● Instructions for the task
Copy out every line in the records below that contains the string "kern".

───

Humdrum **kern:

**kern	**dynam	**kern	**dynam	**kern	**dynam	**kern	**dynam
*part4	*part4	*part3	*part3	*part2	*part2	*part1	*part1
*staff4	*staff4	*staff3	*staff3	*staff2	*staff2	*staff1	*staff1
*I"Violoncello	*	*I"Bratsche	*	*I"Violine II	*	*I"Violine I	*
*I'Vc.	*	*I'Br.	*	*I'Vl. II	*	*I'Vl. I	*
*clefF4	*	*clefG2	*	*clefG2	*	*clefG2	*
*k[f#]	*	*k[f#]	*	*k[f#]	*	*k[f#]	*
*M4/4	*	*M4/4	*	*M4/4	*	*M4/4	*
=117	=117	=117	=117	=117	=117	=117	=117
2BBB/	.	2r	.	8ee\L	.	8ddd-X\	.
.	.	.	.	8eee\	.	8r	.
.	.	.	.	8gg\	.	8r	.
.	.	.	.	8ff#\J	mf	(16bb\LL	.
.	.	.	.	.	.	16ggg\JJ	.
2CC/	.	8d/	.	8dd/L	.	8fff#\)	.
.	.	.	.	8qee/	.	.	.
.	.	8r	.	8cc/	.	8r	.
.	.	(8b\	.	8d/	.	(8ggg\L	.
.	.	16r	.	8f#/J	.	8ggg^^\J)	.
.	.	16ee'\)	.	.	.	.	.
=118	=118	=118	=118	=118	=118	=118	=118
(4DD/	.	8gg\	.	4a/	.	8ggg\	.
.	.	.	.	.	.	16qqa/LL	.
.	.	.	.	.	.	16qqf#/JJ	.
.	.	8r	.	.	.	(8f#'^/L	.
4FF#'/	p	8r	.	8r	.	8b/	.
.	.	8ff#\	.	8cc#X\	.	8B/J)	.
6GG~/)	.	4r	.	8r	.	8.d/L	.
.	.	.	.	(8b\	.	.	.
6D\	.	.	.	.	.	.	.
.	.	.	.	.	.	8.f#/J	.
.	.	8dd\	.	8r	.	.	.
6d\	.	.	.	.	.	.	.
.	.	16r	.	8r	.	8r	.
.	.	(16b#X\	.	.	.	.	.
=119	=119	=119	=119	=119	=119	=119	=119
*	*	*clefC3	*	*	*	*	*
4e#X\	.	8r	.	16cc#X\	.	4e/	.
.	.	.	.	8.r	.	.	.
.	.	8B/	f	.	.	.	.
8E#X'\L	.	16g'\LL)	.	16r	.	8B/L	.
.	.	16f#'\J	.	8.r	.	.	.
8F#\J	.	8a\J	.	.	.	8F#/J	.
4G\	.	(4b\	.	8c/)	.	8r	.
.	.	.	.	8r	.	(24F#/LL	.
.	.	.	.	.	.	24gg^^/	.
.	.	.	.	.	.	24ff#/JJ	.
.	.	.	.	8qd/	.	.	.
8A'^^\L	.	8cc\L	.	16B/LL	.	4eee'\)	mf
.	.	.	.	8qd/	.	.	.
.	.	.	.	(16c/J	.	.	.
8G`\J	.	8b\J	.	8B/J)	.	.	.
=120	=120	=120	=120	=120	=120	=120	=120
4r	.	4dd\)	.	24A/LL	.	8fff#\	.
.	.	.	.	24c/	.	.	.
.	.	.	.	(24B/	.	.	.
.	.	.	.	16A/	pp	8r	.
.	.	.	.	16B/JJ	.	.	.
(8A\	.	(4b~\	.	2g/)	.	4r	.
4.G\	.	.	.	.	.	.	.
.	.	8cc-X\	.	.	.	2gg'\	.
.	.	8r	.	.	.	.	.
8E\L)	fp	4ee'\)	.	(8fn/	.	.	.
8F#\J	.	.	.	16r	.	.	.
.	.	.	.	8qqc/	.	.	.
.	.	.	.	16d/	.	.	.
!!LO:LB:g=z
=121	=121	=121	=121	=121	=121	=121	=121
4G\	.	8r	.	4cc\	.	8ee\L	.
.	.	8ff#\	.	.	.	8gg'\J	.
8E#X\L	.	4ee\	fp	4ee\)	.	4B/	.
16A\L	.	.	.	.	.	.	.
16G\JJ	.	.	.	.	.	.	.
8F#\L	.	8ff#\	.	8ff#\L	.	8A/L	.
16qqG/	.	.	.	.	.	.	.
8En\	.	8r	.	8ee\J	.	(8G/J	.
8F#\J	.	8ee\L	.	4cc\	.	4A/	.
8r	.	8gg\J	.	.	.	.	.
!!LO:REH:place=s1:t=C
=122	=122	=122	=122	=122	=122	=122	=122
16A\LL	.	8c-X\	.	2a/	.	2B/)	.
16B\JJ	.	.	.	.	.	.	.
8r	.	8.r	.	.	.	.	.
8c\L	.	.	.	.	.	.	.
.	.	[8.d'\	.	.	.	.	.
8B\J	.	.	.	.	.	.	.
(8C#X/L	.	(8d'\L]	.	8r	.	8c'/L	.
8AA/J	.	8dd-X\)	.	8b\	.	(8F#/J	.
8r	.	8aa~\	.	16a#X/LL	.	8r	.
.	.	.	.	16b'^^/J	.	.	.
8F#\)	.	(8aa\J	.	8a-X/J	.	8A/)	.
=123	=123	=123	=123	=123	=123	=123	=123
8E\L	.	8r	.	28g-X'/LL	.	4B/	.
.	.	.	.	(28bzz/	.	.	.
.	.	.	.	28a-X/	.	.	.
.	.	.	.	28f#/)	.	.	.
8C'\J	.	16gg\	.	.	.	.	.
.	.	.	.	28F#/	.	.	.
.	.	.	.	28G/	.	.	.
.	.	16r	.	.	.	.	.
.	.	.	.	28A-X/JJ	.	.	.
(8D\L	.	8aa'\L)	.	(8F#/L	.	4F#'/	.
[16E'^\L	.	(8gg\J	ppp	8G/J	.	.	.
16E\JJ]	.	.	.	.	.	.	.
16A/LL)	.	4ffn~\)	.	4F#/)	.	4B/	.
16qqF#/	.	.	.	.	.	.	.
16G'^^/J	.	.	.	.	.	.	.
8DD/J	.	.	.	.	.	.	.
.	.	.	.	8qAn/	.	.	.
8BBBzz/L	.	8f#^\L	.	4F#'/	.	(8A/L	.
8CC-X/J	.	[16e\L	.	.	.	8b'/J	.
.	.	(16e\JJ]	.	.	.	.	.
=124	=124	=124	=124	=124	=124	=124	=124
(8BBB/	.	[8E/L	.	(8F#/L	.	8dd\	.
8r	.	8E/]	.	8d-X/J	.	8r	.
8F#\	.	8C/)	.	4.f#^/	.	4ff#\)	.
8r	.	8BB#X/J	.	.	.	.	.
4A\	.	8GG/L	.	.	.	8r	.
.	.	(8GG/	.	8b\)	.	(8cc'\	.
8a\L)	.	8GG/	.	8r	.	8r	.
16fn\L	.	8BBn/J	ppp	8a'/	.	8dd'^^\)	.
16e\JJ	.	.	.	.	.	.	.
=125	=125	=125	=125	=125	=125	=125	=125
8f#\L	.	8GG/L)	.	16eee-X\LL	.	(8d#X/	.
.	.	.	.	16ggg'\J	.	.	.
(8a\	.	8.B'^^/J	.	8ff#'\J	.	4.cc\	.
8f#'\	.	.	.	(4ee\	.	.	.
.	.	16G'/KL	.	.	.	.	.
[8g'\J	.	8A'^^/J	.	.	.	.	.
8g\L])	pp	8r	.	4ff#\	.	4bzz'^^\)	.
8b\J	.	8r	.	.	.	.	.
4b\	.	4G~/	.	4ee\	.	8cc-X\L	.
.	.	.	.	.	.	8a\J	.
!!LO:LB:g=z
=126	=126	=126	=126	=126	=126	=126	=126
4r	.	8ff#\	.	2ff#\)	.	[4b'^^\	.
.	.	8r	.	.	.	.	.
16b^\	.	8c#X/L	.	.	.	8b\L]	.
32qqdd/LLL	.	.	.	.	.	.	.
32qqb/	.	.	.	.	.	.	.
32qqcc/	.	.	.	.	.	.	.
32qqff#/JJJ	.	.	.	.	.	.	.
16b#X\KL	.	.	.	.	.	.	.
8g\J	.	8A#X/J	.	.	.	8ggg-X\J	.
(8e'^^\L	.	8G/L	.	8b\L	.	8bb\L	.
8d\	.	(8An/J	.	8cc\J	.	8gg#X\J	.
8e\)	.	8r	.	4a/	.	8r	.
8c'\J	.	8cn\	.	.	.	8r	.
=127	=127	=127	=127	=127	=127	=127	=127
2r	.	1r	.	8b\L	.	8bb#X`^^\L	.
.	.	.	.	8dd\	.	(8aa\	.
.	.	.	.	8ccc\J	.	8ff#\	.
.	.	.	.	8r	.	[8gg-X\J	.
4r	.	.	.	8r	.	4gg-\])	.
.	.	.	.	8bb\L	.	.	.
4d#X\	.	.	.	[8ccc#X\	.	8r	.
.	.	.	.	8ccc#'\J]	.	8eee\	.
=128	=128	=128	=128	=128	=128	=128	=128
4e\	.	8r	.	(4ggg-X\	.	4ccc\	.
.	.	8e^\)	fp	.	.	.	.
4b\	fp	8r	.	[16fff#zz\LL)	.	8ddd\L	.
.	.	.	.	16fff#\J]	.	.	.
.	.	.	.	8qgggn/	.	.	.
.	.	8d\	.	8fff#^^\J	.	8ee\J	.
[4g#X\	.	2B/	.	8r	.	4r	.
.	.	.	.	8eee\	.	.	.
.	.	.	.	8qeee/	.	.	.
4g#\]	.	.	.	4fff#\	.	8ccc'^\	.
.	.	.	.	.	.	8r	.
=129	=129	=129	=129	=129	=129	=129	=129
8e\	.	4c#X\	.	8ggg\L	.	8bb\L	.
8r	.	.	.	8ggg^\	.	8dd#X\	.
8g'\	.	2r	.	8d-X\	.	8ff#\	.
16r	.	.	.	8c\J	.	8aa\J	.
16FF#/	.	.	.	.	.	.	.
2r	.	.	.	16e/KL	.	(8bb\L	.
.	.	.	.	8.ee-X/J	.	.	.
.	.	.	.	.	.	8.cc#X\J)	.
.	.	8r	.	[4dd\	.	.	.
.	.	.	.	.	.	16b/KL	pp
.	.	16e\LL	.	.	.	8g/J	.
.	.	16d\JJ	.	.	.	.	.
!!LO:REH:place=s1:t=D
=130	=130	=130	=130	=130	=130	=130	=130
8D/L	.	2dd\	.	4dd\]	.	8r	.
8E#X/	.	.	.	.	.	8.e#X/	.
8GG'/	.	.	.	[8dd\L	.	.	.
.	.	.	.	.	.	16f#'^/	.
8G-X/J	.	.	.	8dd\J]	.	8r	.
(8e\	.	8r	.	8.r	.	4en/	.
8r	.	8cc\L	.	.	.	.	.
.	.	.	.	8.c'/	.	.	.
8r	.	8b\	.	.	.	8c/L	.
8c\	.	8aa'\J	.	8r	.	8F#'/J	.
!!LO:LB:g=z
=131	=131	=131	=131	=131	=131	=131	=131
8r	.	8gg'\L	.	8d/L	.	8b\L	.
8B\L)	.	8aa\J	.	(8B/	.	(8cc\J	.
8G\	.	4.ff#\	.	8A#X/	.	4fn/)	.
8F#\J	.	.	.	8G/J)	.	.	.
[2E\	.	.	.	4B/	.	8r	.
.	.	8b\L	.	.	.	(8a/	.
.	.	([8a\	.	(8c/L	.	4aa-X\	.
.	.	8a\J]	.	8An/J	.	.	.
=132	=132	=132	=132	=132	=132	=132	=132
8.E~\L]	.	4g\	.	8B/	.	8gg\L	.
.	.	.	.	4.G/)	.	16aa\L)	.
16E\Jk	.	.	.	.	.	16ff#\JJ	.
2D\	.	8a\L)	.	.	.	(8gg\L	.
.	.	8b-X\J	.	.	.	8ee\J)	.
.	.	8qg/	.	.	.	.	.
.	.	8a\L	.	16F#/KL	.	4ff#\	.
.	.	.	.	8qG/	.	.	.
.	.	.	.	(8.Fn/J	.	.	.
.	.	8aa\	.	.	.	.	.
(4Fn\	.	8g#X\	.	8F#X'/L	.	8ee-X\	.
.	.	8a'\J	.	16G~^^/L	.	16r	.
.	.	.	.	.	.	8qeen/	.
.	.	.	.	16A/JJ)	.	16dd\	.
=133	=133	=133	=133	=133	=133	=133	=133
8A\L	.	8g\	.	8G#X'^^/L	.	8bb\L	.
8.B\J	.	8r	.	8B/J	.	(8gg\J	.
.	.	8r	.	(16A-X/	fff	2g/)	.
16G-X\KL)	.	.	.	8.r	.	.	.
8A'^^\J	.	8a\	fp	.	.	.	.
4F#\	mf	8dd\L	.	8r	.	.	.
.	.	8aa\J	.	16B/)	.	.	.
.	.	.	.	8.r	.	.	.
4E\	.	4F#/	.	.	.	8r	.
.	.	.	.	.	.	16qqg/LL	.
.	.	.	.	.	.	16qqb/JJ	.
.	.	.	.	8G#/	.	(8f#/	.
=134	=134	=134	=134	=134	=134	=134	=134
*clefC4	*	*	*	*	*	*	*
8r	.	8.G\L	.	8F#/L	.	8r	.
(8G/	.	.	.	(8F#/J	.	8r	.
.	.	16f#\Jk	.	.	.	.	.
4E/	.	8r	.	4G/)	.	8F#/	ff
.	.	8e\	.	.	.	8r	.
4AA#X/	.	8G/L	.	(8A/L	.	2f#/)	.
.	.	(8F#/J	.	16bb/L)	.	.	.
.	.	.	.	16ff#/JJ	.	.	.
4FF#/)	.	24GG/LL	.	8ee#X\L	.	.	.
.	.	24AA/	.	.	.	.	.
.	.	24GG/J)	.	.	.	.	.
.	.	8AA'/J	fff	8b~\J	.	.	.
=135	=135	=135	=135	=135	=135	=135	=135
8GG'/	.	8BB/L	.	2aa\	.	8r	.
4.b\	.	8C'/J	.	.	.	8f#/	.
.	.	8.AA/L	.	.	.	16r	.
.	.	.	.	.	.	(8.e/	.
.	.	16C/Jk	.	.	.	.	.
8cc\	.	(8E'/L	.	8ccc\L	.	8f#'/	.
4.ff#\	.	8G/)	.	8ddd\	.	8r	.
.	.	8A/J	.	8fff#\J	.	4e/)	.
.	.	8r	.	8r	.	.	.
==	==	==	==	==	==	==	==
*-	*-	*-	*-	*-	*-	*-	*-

───

● Full output
Humdrum **kern:
**kern	**dynam	**kern	**dynam	**kern	**dynam	**kern	**dynam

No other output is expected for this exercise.